*Task instructions*: The answer must be every entry below, word for word, with the pictures left out.

*Extracted entries*:
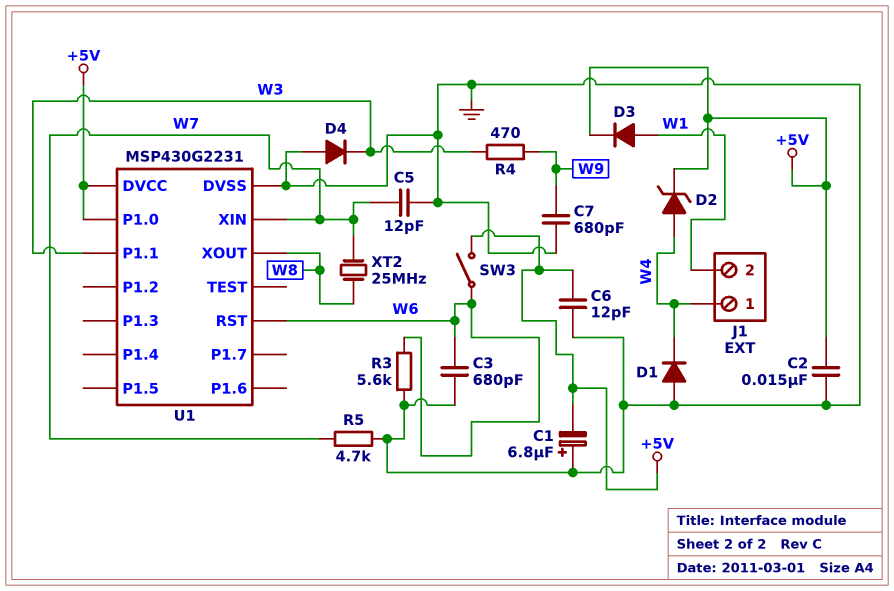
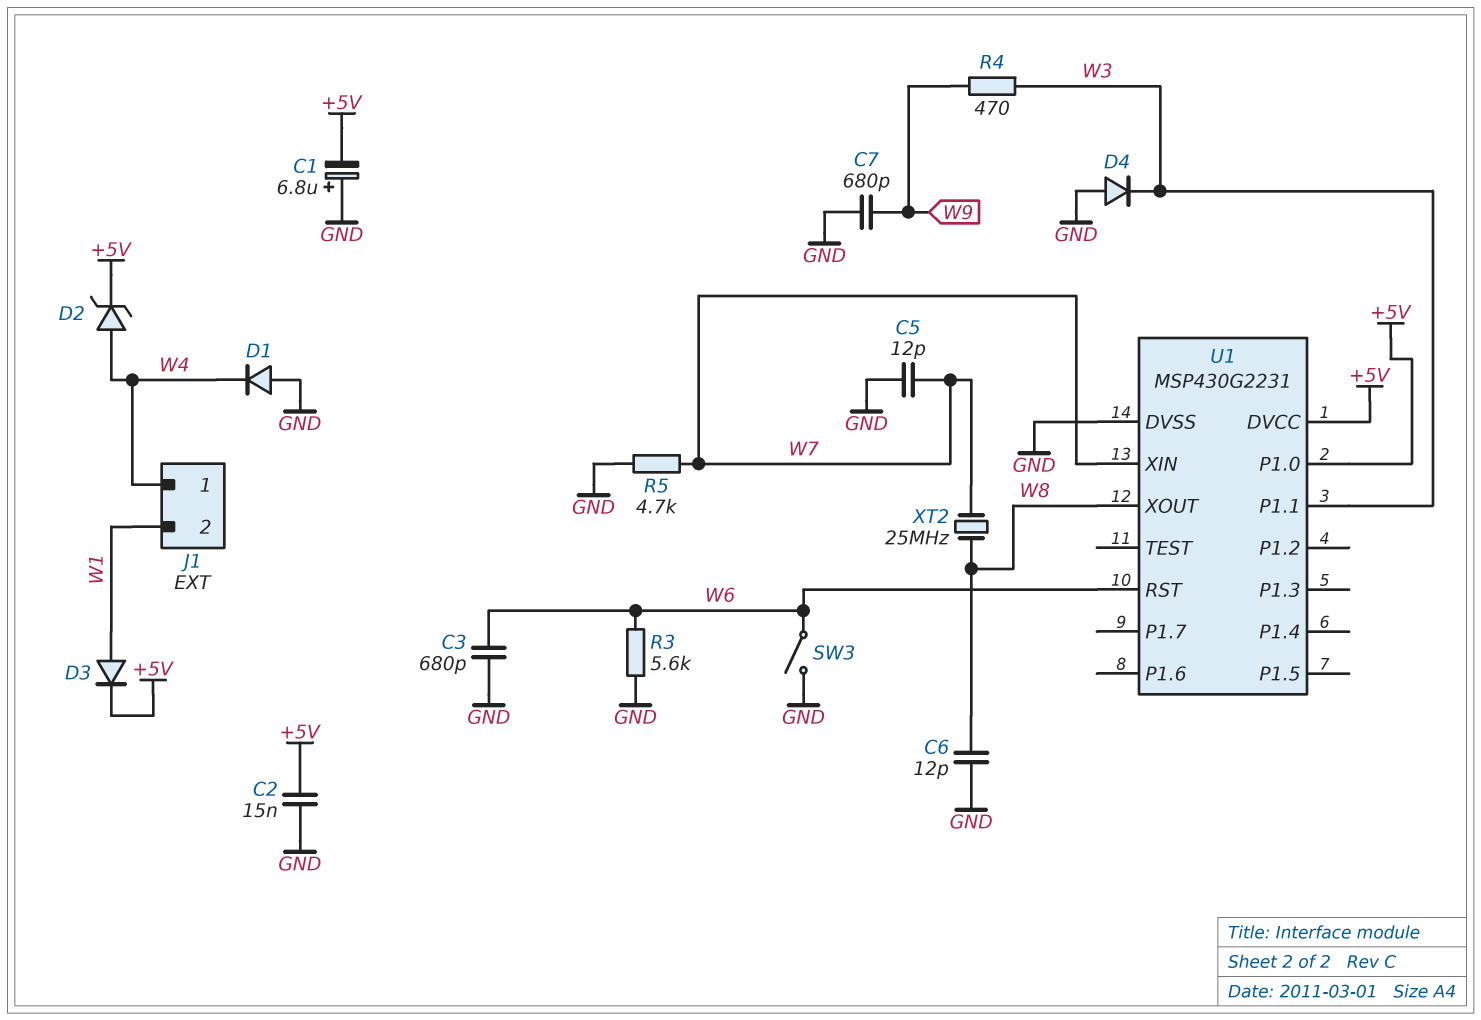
C6: 12pF (+5V, GND) -> 12pF (GND, W8)
SW3: switch (+5V, W6) -> switch (GND, W6)

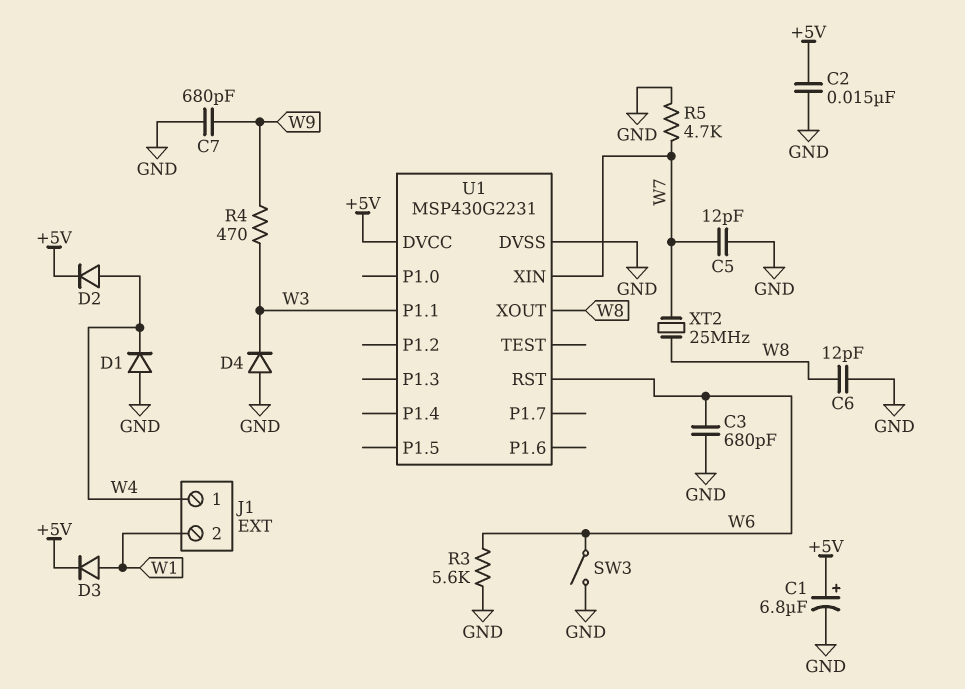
C1: 6.8uF (plus GND, minus +5V) -> 6.8uF (plus +5V, minus GND)
D2: zener (A W4, K +5V) -> diode (A W4, K +5V)
U1 pin P1.0: +5V -> none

*Completed task*:
C6: 12pF (+5V, GND) -> 12pF (GND, W8)
SW3: switch (+5V, W6) -> switch (GND, W6)

C1: 6.8uF (plus GND, minus +5V) -> 6.8uF (plus +5V, minus GND)
D2: zener (A W4, K +5V) -> diode (A W4, K +5V)
U1 pin P1.0: +5V -> none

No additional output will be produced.